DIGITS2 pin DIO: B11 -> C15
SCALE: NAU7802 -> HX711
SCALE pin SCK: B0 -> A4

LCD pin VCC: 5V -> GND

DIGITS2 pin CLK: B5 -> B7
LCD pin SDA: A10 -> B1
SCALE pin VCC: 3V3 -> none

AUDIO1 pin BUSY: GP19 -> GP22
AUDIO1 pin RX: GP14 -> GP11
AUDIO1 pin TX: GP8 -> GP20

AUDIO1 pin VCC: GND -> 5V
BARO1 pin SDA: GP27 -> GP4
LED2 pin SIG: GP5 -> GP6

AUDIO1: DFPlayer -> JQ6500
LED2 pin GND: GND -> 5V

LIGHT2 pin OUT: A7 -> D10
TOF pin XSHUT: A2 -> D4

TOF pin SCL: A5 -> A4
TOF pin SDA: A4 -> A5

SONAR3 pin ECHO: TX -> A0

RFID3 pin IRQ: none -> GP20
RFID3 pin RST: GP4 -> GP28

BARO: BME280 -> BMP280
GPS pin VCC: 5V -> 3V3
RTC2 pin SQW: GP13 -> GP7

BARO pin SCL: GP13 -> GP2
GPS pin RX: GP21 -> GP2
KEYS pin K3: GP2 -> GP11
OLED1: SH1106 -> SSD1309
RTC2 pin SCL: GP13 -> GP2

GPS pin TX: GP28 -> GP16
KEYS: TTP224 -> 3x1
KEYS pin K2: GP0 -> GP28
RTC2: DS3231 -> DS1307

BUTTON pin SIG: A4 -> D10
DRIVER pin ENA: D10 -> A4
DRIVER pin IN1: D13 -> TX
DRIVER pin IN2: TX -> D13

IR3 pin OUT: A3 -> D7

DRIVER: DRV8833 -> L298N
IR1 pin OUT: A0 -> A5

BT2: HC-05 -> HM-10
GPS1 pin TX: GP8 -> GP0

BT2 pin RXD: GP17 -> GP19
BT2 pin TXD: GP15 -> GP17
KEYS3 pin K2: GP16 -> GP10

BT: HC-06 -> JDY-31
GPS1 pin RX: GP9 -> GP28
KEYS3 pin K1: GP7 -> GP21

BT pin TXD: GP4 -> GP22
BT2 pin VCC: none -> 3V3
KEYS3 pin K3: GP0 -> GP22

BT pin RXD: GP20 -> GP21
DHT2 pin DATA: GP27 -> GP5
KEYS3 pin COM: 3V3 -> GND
****************
Directions for this task: When a line holds the string "DRIVER", pull it out of the listing.

Answer to this task:
DRIVER pin ENA: D10 -> A4
DRIVER pin IN1: D13 -> TX
DRIVER pin IN2: TX -> D13
DRIVER: DRV8833 -> L298N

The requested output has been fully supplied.